> **What needs to be done**
Every line holding "Module" should be copied from the records below.

--------------------

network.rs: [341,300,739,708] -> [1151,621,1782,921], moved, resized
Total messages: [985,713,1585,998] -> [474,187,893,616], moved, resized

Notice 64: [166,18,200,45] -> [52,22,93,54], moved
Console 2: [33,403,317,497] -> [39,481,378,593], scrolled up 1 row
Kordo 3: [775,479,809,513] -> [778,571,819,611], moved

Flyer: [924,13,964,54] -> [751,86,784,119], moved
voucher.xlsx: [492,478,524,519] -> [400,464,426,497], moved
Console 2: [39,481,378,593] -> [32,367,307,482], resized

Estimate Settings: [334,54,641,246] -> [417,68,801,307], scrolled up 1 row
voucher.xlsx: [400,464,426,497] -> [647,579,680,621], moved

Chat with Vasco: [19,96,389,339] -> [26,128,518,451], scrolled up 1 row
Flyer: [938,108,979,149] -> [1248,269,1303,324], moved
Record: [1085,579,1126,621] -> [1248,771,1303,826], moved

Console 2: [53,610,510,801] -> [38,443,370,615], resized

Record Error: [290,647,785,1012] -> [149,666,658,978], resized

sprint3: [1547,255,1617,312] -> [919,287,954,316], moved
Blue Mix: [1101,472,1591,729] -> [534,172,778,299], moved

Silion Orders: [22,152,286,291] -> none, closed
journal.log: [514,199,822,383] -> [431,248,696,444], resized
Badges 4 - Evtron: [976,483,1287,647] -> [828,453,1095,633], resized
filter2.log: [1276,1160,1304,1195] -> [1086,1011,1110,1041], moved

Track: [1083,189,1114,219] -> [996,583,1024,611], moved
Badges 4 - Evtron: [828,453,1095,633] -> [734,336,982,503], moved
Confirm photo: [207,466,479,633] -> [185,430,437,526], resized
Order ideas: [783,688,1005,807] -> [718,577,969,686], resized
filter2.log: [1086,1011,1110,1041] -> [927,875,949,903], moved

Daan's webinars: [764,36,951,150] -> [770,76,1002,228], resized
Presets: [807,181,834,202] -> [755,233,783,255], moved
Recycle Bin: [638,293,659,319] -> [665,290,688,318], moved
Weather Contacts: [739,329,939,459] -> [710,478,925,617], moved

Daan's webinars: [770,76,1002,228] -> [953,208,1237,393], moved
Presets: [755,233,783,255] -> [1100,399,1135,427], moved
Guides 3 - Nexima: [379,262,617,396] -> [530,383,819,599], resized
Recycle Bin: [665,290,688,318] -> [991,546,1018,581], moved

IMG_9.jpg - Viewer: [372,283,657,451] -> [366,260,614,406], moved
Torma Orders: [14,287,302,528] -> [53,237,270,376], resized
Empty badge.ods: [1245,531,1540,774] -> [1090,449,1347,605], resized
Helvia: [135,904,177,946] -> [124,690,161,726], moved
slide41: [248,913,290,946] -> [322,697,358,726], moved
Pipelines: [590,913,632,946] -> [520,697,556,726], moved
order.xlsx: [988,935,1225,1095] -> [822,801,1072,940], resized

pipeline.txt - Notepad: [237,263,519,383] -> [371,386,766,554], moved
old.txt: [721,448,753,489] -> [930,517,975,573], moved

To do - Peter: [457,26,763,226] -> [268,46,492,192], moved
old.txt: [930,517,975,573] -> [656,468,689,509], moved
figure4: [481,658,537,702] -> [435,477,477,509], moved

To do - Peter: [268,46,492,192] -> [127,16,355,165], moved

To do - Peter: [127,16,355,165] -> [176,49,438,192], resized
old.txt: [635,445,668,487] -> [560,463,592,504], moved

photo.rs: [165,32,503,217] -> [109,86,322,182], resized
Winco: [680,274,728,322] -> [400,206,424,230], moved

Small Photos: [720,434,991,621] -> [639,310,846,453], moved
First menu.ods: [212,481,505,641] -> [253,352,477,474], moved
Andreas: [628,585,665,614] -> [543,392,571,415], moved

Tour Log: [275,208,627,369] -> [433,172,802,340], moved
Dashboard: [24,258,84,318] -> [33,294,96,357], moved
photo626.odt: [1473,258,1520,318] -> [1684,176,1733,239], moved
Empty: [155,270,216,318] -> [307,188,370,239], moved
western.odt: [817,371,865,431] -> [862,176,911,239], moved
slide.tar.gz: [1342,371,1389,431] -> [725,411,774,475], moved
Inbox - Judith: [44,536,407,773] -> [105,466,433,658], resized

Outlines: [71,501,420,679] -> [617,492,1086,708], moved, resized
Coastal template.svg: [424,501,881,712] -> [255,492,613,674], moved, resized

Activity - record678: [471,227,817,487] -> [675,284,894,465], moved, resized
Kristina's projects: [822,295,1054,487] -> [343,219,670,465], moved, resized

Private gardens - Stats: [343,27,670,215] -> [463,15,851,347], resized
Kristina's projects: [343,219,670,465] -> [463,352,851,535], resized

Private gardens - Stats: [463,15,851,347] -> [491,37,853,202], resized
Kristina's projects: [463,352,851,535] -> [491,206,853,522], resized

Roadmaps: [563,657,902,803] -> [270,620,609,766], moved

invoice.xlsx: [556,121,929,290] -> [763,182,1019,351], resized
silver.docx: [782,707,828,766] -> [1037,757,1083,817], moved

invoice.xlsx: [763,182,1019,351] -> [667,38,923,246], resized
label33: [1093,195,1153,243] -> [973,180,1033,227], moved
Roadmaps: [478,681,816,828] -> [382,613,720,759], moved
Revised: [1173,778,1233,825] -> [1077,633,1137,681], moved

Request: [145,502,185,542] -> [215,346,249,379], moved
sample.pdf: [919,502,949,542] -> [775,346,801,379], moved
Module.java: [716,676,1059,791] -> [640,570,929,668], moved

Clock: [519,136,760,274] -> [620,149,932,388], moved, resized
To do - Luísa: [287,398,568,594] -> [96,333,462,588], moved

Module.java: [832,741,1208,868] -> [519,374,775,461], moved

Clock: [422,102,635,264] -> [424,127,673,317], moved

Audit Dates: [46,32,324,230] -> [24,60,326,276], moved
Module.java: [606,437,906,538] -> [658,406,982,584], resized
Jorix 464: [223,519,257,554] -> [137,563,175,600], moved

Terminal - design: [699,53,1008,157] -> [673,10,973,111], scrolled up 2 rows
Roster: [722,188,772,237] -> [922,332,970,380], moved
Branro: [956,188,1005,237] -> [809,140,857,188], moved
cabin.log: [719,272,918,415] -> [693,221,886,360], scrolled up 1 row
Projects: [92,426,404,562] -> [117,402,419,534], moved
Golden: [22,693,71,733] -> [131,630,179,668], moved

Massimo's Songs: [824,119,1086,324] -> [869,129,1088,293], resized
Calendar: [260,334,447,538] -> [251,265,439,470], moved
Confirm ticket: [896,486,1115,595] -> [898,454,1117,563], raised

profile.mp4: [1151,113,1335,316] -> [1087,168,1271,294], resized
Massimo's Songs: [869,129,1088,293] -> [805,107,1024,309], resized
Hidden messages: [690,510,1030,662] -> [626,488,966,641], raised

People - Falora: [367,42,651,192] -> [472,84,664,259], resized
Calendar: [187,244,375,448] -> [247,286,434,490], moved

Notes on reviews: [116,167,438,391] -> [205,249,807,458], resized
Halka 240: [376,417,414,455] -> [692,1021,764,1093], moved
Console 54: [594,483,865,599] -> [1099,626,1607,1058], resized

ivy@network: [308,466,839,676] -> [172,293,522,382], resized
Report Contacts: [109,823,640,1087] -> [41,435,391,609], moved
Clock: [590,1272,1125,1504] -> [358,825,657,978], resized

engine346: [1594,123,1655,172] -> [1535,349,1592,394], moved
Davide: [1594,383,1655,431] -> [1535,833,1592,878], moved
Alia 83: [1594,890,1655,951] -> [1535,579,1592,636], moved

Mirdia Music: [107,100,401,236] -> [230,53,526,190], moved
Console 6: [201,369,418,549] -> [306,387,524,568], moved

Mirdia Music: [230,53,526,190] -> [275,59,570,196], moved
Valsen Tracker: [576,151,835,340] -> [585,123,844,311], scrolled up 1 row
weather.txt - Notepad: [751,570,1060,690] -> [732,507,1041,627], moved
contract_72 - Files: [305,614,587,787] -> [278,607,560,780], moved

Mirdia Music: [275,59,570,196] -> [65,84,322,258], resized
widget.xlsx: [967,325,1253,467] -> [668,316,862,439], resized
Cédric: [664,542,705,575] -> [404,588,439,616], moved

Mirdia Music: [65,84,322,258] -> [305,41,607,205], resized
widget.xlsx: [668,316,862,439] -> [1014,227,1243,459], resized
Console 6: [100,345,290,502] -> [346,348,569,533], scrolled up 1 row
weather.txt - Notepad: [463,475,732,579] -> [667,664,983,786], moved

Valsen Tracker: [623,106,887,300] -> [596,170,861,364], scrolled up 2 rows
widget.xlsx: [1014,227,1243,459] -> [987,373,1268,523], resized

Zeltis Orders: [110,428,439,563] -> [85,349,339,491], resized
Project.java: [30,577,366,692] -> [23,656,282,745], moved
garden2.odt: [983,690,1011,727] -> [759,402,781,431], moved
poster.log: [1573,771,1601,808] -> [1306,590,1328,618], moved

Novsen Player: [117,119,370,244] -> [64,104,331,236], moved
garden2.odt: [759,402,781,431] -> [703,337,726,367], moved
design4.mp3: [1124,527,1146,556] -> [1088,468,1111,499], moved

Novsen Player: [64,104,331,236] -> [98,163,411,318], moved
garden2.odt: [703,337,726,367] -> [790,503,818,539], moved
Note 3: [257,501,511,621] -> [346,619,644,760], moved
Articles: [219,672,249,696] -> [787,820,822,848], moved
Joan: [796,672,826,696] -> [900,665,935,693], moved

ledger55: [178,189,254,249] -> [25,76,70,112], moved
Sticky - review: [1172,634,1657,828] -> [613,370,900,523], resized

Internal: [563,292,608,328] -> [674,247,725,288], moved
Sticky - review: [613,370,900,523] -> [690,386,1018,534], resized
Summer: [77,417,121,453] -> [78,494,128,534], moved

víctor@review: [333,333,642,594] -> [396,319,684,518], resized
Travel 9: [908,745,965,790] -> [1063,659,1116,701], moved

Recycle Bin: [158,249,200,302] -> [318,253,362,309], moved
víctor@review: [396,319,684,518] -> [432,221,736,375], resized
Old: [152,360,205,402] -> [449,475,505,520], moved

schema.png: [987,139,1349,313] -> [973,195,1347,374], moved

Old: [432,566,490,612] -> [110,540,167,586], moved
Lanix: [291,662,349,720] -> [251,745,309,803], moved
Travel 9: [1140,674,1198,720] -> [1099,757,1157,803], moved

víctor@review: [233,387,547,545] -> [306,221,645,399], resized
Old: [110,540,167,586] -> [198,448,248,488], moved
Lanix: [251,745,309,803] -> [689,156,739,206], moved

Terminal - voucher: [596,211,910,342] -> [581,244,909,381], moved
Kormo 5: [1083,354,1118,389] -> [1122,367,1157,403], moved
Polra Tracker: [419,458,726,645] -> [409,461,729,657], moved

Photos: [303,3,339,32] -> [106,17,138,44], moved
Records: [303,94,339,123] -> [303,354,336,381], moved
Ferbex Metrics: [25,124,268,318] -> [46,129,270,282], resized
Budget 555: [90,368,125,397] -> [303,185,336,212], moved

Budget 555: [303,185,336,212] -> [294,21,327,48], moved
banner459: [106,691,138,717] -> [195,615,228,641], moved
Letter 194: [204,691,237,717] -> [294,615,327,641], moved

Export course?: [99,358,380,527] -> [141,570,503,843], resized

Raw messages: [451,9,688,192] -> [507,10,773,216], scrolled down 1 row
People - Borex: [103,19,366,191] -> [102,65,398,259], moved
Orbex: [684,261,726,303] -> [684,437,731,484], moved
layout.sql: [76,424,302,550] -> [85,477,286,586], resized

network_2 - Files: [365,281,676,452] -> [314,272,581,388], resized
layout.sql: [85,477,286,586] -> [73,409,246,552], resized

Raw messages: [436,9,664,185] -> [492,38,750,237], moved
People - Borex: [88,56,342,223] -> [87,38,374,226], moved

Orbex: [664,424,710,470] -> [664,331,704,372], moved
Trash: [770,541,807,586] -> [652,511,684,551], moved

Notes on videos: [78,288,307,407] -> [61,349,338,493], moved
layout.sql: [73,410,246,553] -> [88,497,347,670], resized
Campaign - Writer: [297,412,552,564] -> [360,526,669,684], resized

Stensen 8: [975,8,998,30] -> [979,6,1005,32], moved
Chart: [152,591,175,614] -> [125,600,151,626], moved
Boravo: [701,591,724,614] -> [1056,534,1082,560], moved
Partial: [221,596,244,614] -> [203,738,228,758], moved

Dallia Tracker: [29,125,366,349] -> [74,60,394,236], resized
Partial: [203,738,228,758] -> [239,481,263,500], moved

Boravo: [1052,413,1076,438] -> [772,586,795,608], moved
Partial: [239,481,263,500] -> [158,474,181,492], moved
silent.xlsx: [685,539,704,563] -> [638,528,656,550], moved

--------------------

> **Solution to this problem**
Module.java: [716,676,1059,791] -> [640,570,929,668], moved
Module.java: [832,741,1208,868] -> [519,374,775,461], moved
Module.java: [606,437,906,538] -> [658,406,982,584], resized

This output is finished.